* Exercise aim: The required output is an exact restatement of the lines, starting with the one that contains "IC1 pin IN: FB -> VBUS" and finishing with the last line of the listing. It contains no pictures.

* Material for the task:
=-=-=-=-=

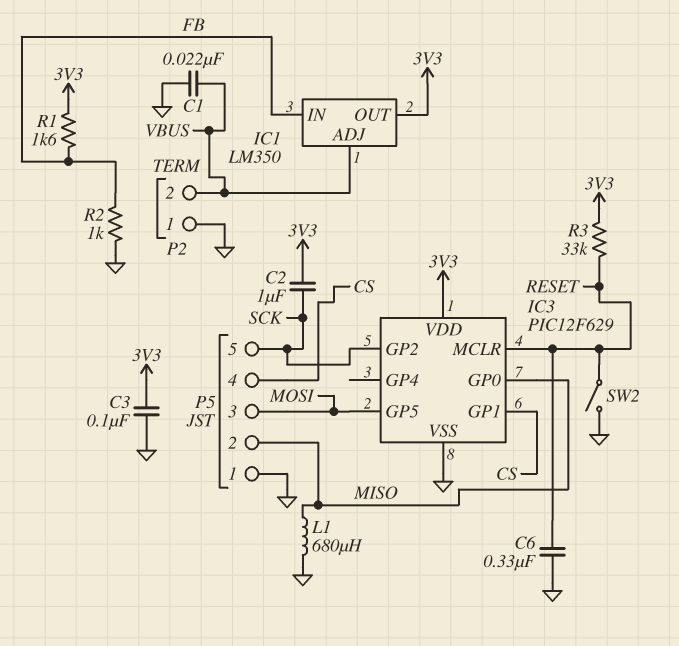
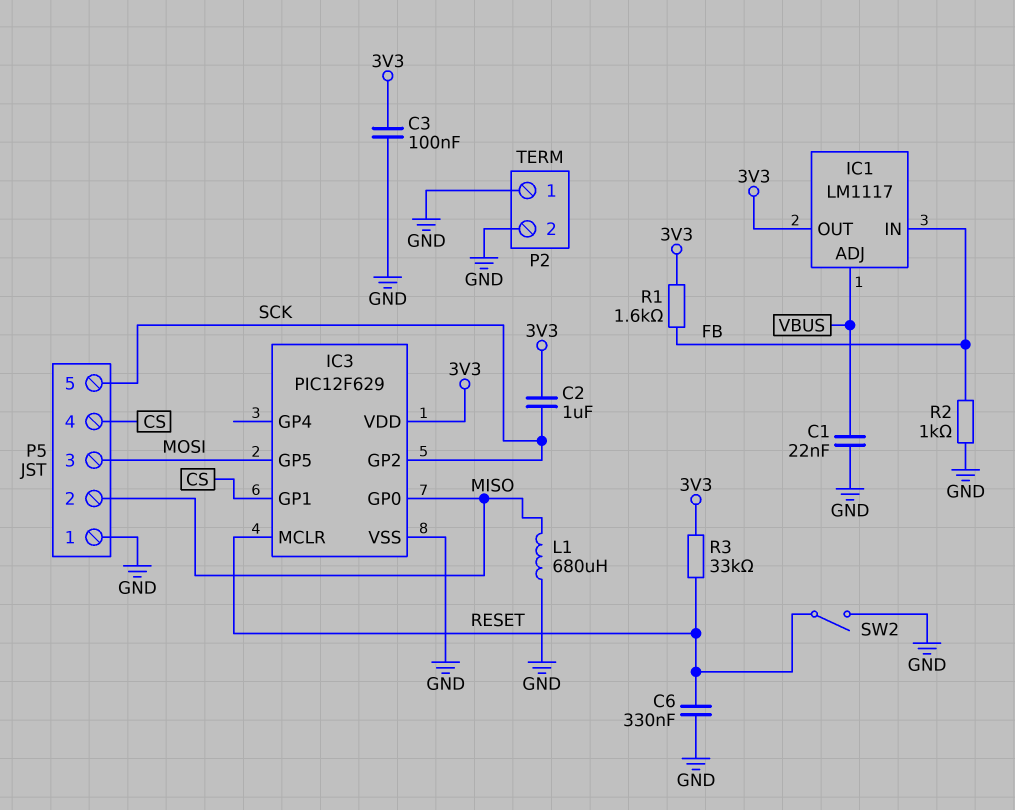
IC1: LM350 -> LM1117
P2 pin 2: VBUS -> GND

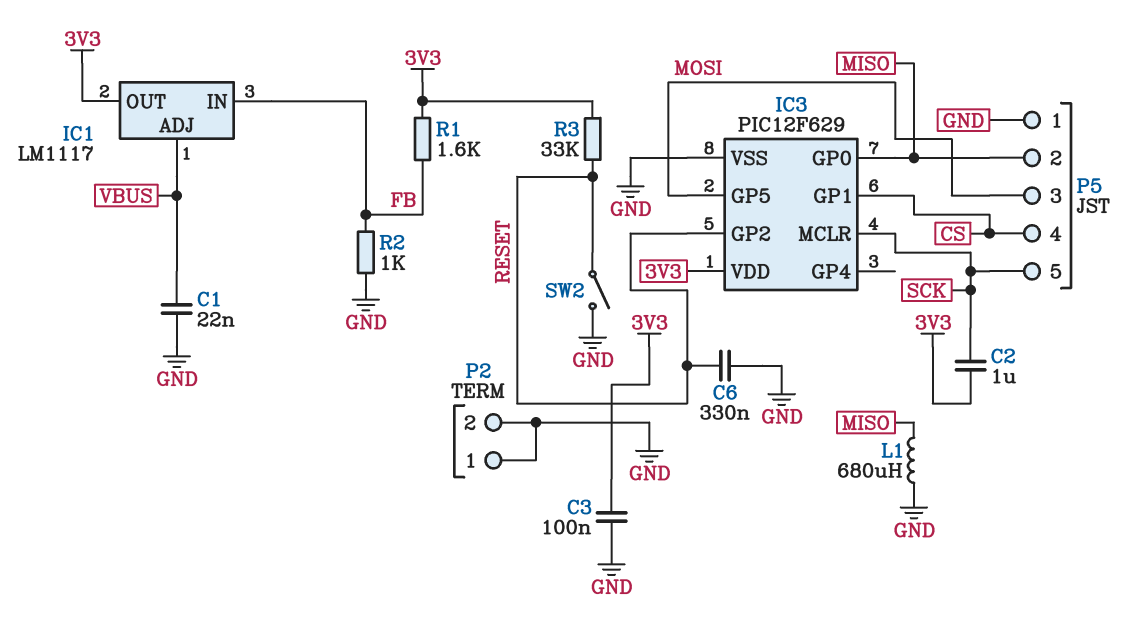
IC3 pin GP2: SCK -> RESET
IC3 pin MCLR: RESET -> SCK

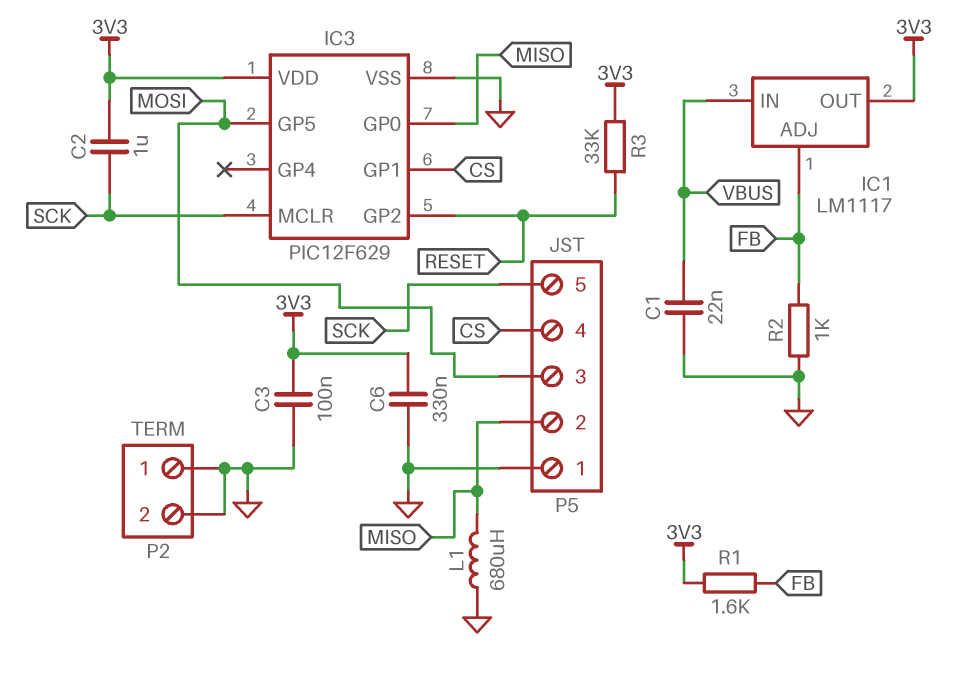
C6: 330nF (GND, RESET) -> 330nF (3V3, GND)
IC1 pin ADJ: VBUS -> FB
IC1 pin IN: FB -> VBUS
SW2: switch (GND, RESET) -> none

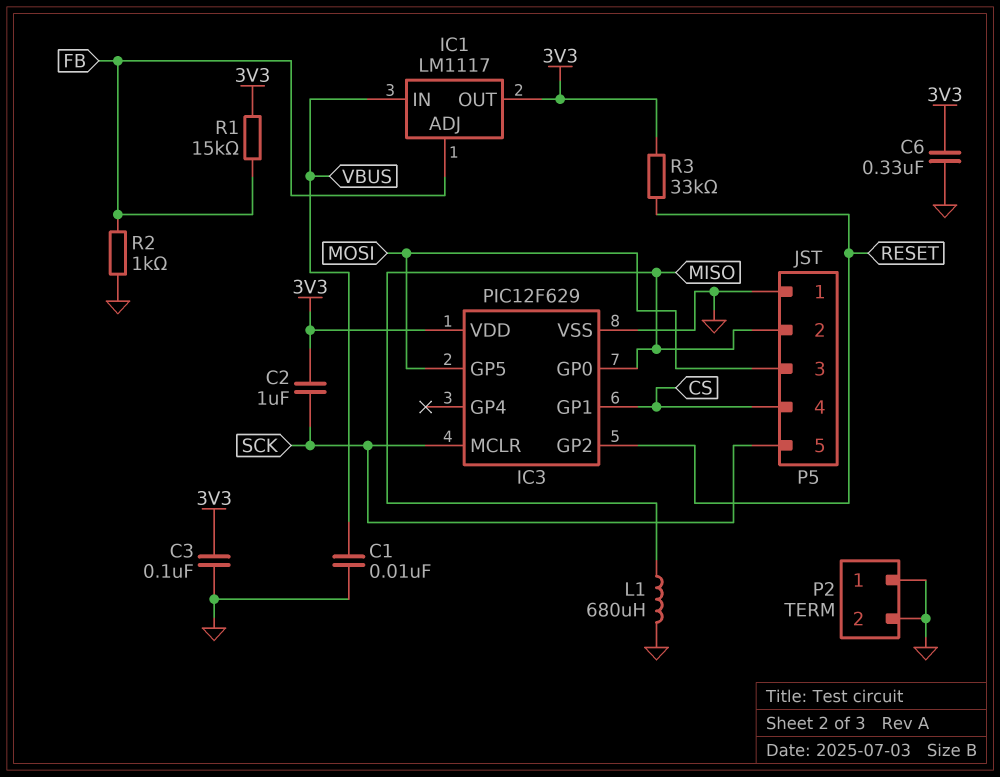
C1: 22nF (GND, VBUS) -> 10nF (GND, VBUS)
R1: 1.6k (3V3, FB) -> 15k (3V3, FB)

=-=-=-=-=

* Final answer:
IC1 pin IN: FB -> VBUS
SW2: switch (GND, RESET) -> none

C1: 22nF (GND, VBUS) -> 10nF (GND, VBUS)
R1: 1.6k (3V3, FB) -> 15k (3V3, FB)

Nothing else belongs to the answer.